__Requirement__. Your answer should consist solely of the lines from the first line of the data through the line with "DIGITS2 pin GND: GND -> 3V3", each reproduced exactly.

[Opening Available data section]

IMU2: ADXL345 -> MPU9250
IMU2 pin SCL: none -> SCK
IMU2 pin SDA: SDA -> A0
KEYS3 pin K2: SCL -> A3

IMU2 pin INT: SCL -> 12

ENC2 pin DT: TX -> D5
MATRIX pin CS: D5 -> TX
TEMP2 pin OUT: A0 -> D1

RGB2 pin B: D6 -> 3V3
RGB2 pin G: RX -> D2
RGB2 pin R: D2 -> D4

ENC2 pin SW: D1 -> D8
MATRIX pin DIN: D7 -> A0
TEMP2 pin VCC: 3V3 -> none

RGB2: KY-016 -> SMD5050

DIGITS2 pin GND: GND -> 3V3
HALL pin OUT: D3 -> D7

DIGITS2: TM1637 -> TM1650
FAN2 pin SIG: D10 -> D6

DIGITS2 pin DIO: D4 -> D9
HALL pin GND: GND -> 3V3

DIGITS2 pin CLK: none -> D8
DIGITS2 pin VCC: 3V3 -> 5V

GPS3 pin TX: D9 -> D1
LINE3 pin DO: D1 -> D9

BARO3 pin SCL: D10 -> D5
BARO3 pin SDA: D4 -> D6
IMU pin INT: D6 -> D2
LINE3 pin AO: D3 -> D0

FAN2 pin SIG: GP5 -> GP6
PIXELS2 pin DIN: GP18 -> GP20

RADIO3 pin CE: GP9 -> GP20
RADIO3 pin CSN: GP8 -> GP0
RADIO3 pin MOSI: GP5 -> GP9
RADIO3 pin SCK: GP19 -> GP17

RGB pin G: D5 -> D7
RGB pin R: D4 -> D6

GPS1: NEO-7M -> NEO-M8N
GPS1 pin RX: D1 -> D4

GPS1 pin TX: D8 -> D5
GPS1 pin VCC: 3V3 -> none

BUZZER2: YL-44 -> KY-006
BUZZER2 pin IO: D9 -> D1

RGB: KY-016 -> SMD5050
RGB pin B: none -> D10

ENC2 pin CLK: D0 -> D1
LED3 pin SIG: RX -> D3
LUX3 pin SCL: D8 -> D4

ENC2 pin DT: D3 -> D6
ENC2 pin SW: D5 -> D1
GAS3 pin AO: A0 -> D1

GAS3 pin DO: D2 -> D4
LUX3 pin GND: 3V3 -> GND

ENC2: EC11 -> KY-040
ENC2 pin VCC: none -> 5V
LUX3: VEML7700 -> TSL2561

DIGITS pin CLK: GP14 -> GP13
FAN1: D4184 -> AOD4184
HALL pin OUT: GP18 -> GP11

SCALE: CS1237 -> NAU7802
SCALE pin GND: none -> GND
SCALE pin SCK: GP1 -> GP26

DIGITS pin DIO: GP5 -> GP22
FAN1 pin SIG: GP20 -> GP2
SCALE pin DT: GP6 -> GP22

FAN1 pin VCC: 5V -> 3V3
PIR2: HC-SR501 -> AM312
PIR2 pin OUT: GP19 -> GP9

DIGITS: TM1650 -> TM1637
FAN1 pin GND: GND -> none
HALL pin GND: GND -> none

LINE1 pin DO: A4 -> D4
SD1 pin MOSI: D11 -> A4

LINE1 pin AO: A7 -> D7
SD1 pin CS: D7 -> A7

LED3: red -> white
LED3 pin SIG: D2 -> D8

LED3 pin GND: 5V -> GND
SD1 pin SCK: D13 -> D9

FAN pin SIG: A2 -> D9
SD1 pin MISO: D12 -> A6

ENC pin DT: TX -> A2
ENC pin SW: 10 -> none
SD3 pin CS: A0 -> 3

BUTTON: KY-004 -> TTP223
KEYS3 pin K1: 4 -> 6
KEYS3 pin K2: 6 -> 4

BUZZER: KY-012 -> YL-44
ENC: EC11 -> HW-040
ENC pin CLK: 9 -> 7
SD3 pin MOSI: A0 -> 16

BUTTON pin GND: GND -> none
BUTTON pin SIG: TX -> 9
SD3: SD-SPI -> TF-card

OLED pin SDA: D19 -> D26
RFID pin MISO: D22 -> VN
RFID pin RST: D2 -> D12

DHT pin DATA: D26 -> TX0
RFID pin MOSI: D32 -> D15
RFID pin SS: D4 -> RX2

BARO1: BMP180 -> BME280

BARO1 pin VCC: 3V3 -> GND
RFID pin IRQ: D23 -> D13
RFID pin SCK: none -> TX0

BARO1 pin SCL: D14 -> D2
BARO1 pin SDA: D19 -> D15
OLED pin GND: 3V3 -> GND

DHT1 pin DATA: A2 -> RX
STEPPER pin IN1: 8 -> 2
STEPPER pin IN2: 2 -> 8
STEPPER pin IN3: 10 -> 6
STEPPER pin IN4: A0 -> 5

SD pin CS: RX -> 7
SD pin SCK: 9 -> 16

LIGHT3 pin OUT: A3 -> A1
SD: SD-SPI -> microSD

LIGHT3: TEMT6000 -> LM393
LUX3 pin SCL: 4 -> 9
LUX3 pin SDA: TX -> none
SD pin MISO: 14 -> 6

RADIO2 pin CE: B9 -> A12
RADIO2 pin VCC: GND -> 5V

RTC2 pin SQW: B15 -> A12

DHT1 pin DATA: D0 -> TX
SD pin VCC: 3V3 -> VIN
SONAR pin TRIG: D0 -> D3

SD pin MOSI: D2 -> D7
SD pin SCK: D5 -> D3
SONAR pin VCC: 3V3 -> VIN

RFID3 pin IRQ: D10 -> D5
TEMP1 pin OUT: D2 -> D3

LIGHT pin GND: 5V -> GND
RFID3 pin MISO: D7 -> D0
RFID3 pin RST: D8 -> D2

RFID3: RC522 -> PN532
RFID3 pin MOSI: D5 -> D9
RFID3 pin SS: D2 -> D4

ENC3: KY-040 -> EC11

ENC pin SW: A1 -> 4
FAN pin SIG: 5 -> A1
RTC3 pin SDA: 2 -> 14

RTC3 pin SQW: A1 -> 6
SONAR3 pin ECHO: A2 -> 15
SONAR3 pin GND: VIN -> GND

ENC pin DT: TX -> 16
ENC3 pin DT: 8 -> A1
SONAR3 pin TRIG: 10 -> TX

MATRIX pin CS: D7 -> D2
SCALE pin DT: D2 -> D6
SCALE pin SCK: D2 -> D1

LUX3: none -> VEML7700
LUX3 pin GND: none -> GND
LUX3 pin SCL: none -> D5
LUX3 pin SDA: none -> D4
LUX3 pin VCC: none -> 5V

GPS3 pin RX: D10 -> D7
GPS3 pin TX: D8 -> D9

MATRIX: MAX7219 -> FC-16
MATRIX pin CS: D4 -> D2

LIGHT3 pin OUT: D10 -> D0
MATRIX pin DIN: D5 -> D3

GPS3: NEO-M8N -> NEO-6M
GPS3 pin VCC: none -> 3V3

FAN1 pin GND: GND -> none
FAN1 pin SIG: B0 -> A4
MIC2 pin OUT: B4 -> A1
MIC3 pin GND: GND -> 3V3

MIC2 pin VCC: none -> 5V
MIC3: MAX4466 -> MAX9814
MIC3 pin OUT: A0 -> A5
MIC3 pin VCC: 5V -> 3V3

[Closing Available data section]

__Your solution__.
IMU2: ADXL345 -> MPU9250
IMU2 pin SCL: none -> SCK
IMU2 pin SDA: SDA -> A0
KEYS3 pin K2: SCL -> A3

IMU2 pin INT: SCL -> 12

ENC2 pin DT: TX -> D5
MATRIX pin CS: D5 -> TX
TEMP2 pin OUT: A0 -> D1

RGB2 pin B: D6 -> 3V3
RGB2 pin G: RX -> D2
RGB2 pin R: D2 -> D4

ENC2 pin SW: D1 -> D8
MATRIX pin DIN: D7 -> A0
TEMP2 pin VCC: 3V3 -> none

RGB2: KY-016 -> SMD5050

DIGITS2 pin GND: GND -> 3V3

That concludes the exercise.